> **DATA SHOWN**:
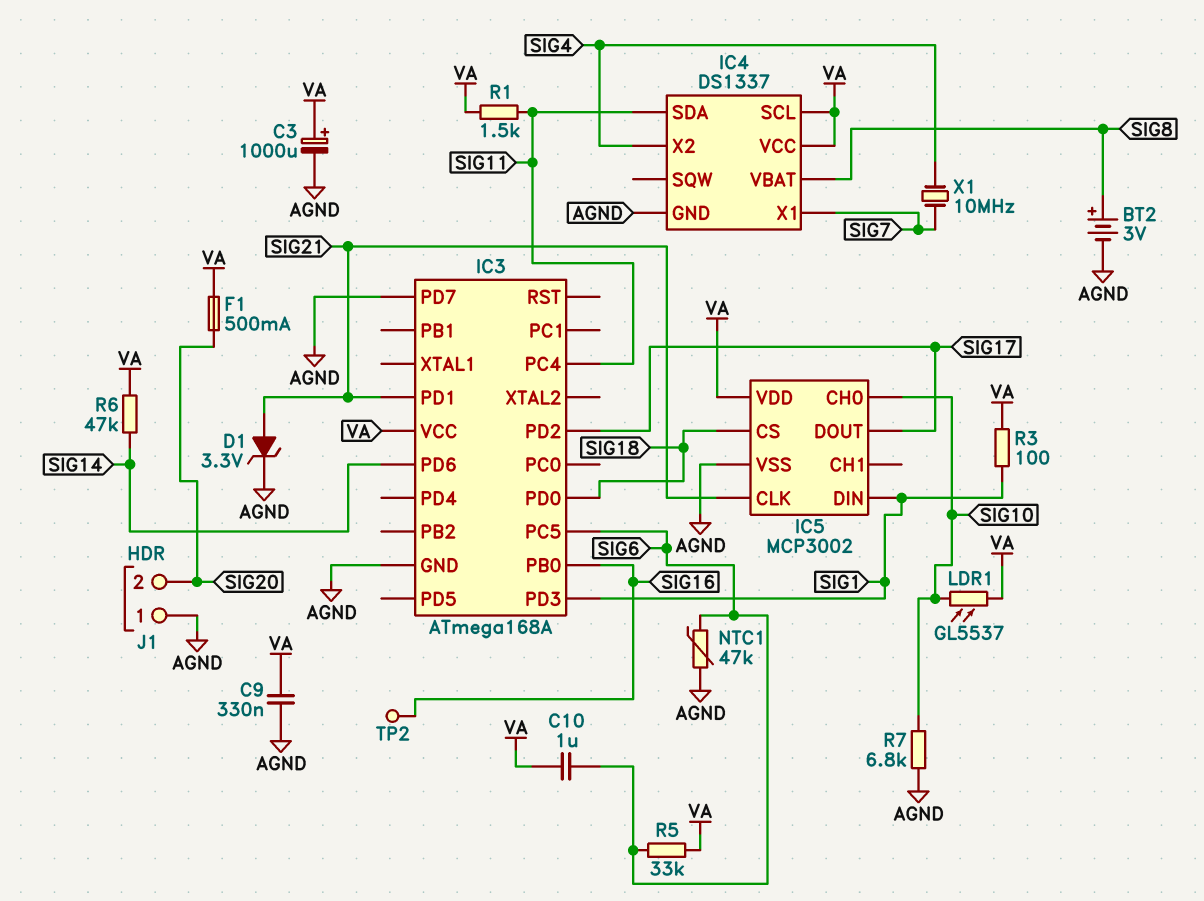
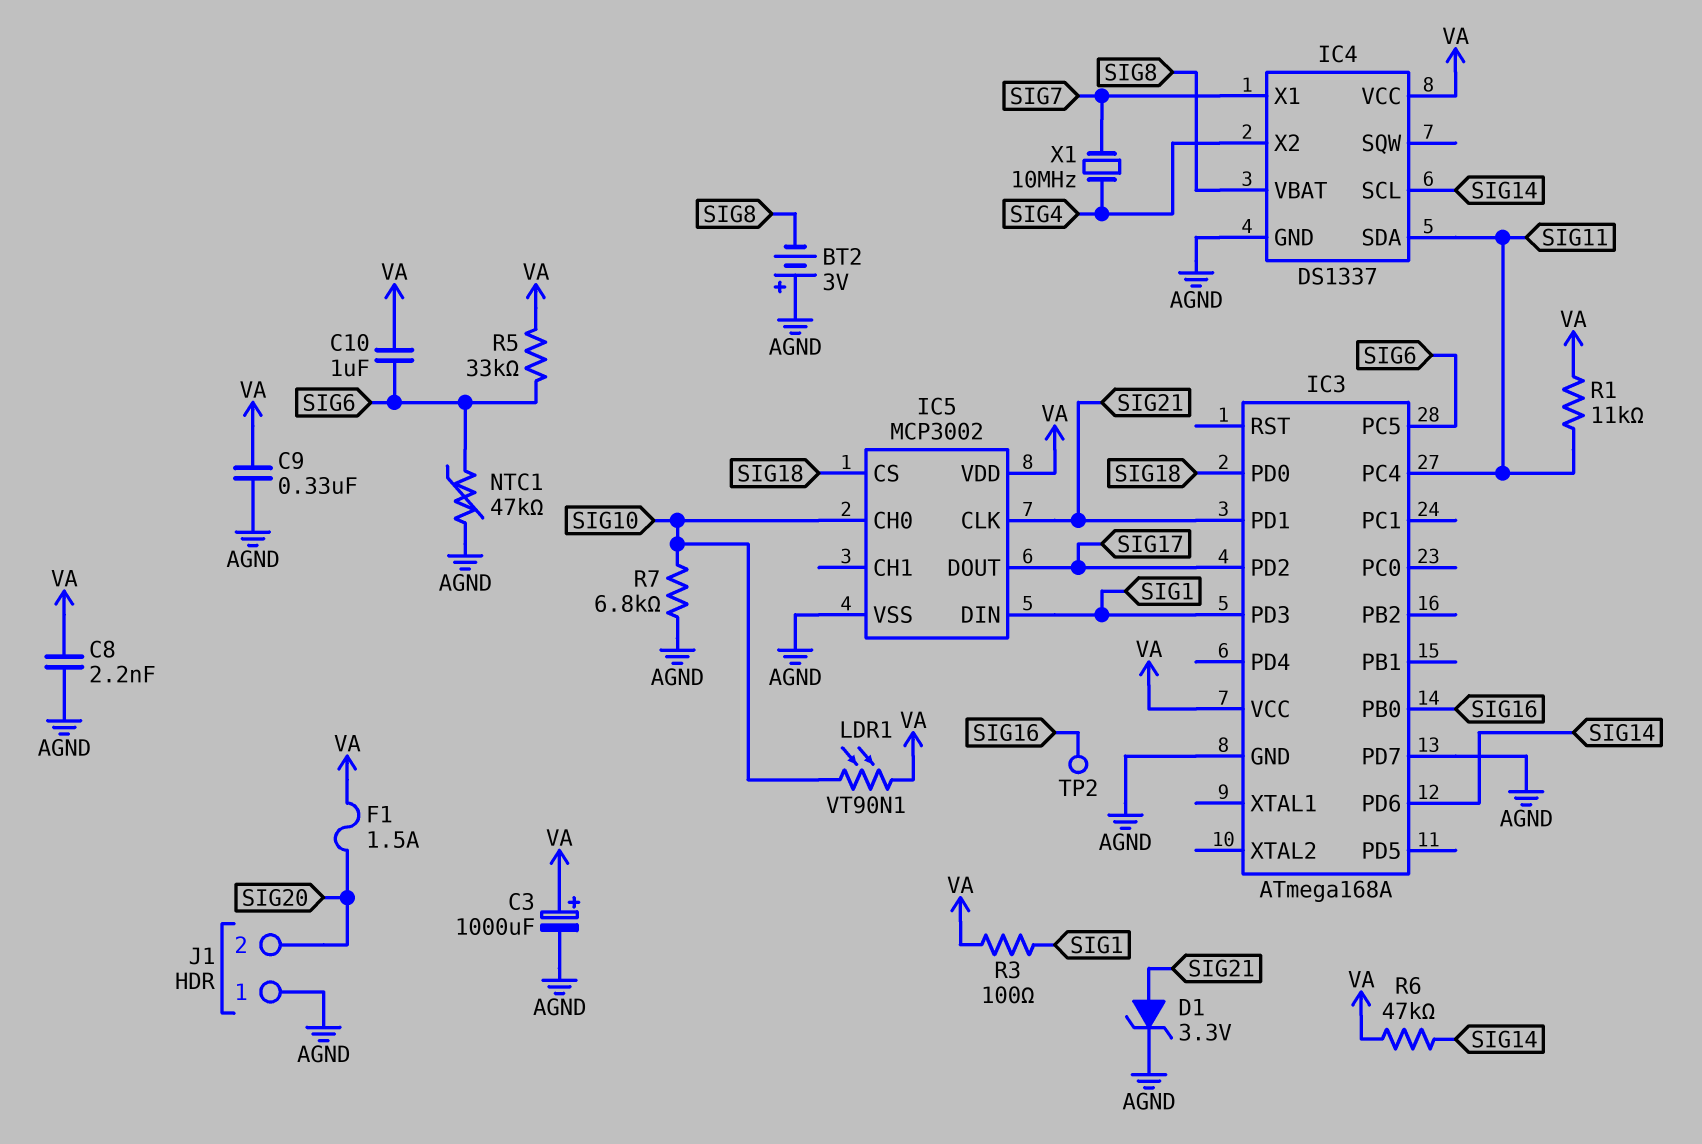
BT2: 3V (plus SIG8, minus AGND) -> 3V (plus AGND, minus SIG8)
C8: none -> 2.2nF (AGND, VA)
F1: 500mA (SIG20, VA) -> 1.5A (SIG20, VA)
IC4 pin SCL: VA -> SIG14
LDR1: GL5537 (SIG10, VA) -> VT90N1 (SIG10, VA)
R1: 1.5k (SIG11, VA) -> 11k (SIG11, VA)

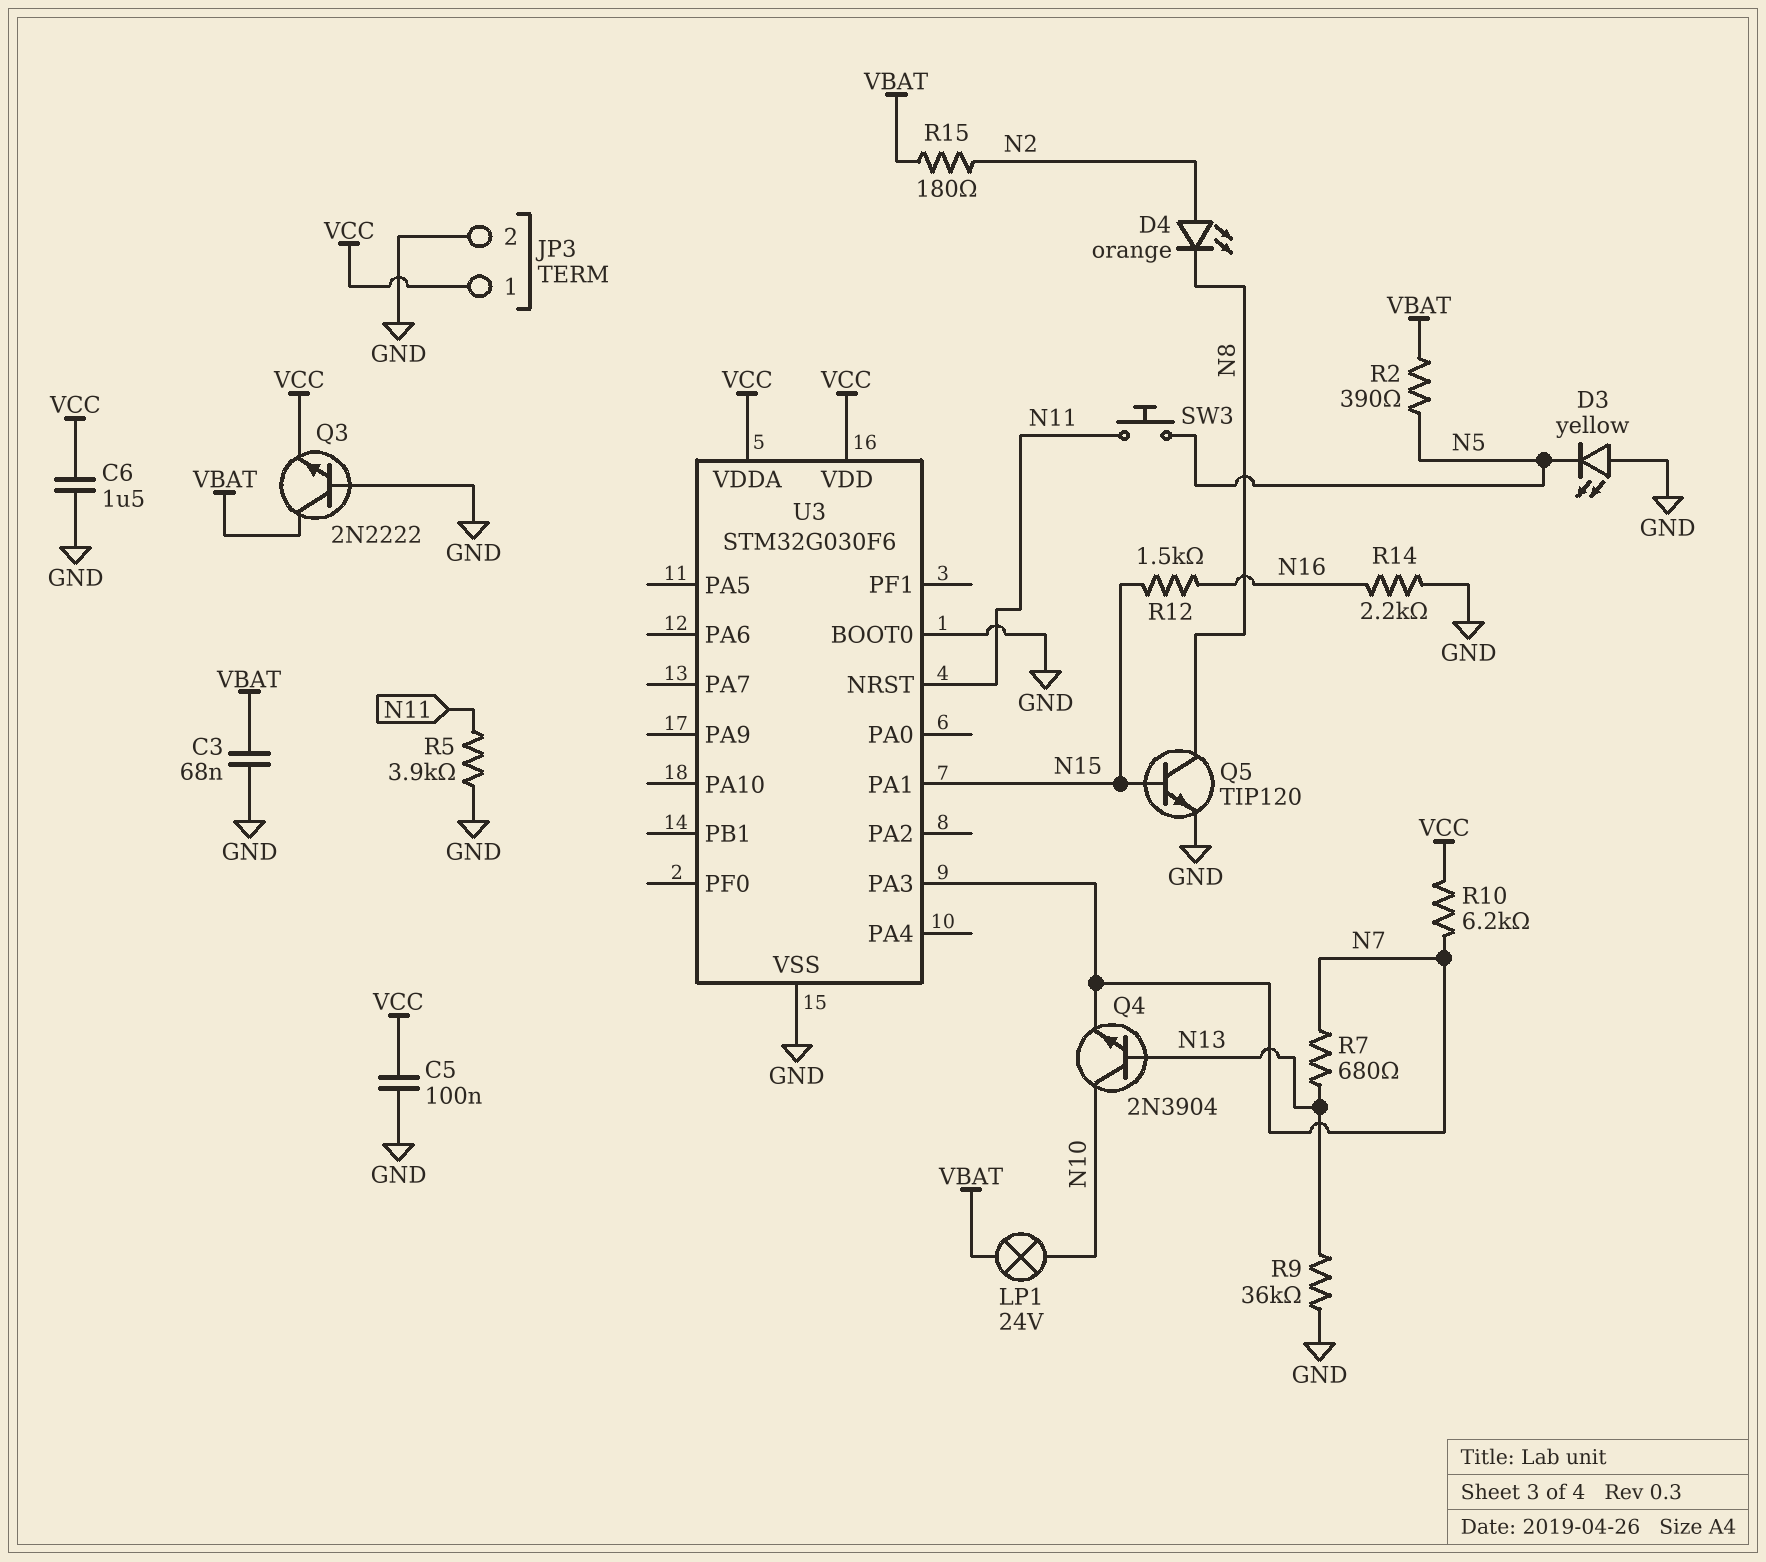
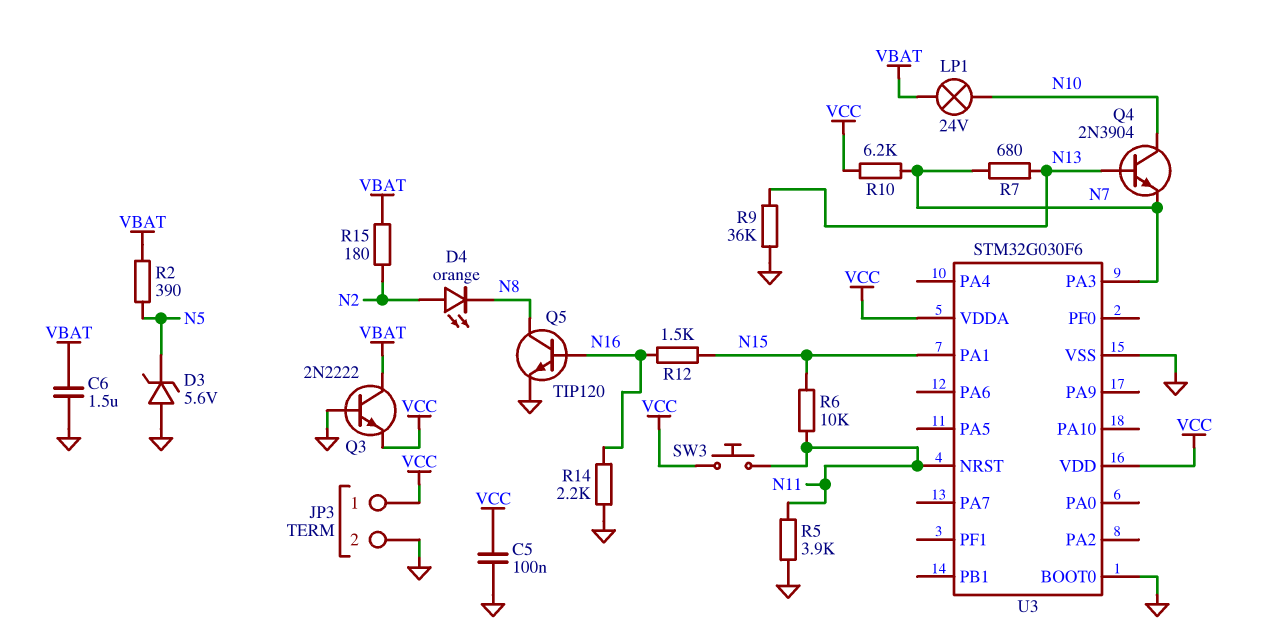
C3: 68nF (GND, VBAT) -> none
C6: 1.5uF (GND, VCC) -> 1.5uF (GND, VBAT)
D3: LED yellow (A GND, K N5) -> zener 5.6V (A GND, K N5)
Q5: NPN TIP120 (B N15, C N8, E GND) -> NPN TIP120 (B N16, C N8, E GND)
R6: none -> 10k (N11, N15)
SW3: button (N5, N11) -> button (N11, VCC)

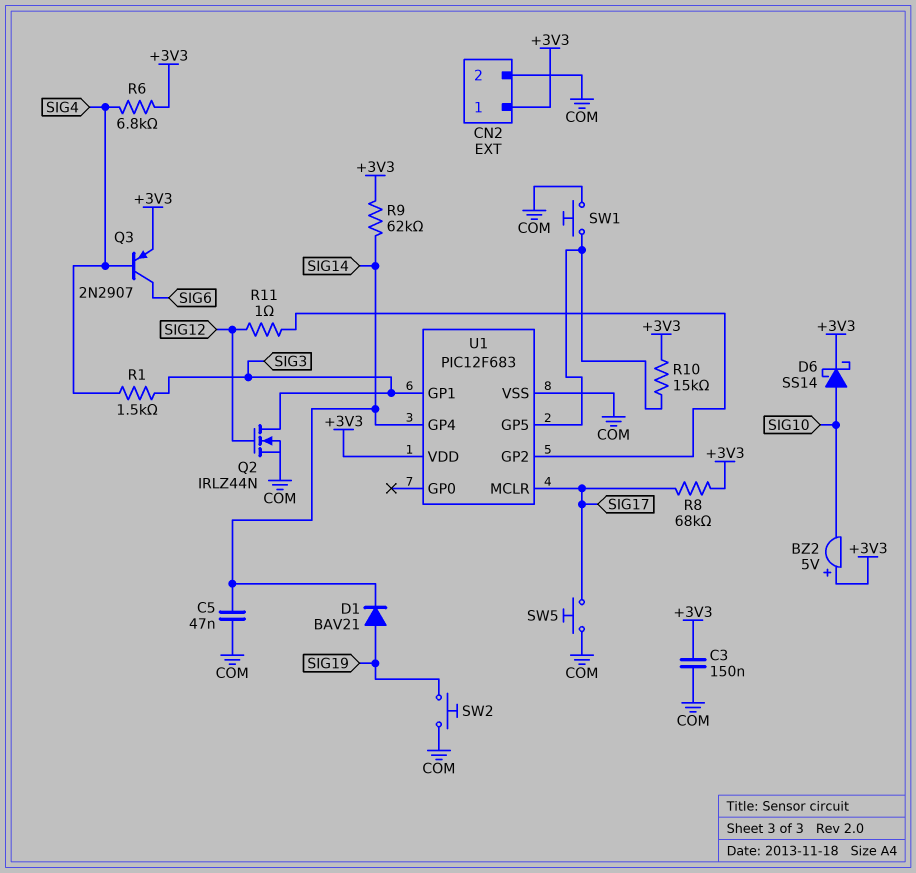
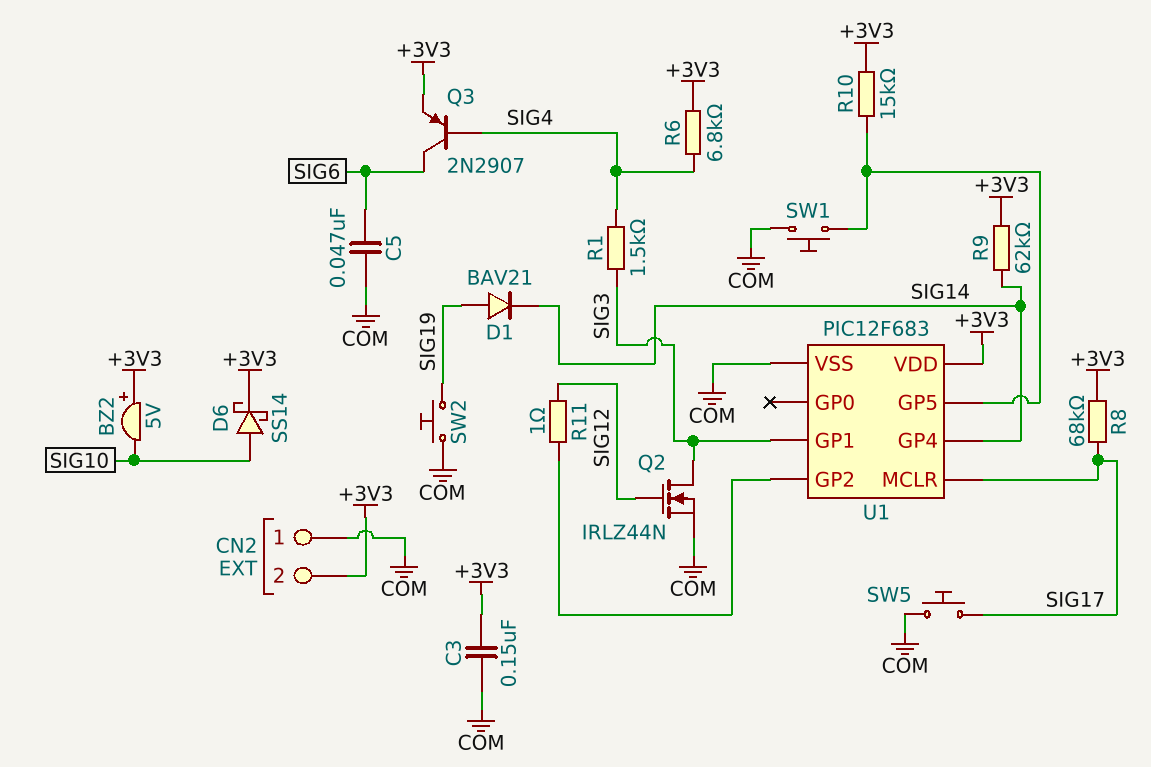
C5: 47nF (COM, SIG14) -> 47nF (COM, SIG6)
CN2 pin 1: +3V3 -> COM
CN2 pin 2: COM -> +3V3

> **WORK TO COMPLETE**: Among the records, find each line where the word "AGND" occurs, and copy it.

> **SOLUTION TO THIS TASK**:
BT2: 3V (plus SIG8, minus AGND) -> 3V (plus AGND, minus SIG8)
C8: none -> 2.2nF (AGND, VA)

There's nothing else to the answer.